### TASK ITEM
Go through the data below and copy it exactly, skipping every picture.

### RECORD EXTRACTS
::::

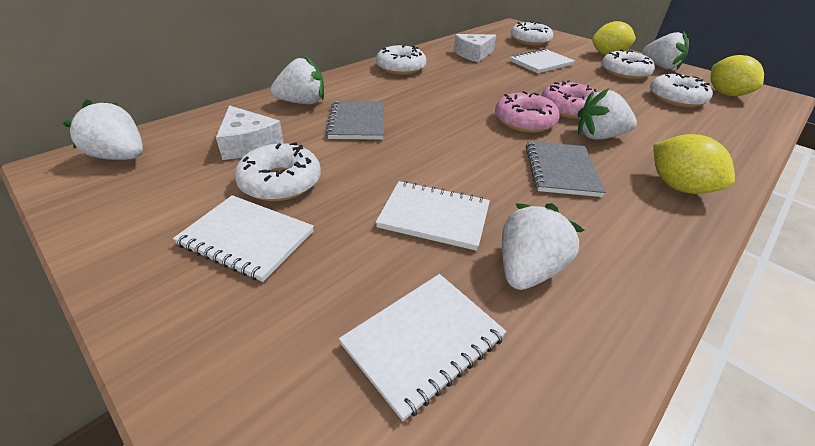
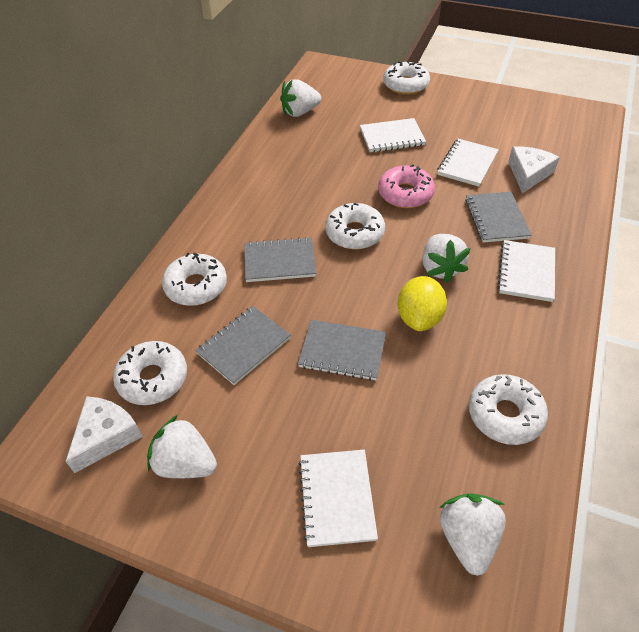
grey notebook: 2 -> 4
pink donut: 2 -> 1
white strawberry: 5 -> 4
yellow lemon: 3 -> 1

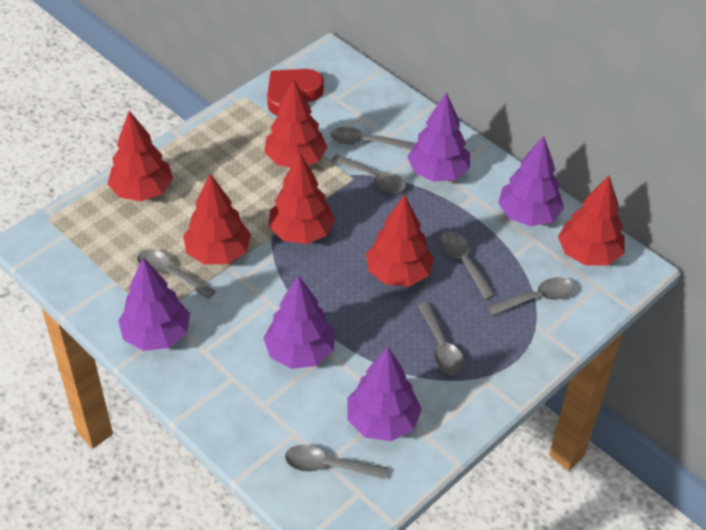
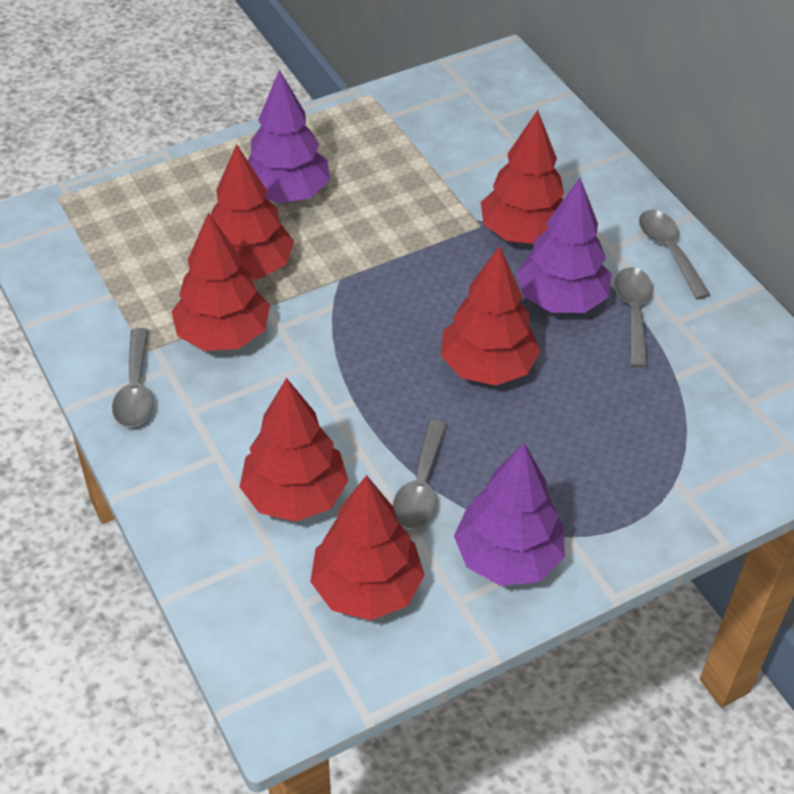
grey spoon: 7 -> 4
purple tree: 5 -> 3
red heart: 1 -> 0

::::

### COMPLETED EXERCISE
grey notebook: 2 -> 4
pink donut: 2 -> 1
white strawberry: 5 -> 4
yellow lemon: 3 -> 1

grey spoon: 7 -> 4
purple tree: 5 -> 3
red heart: 1 -> 0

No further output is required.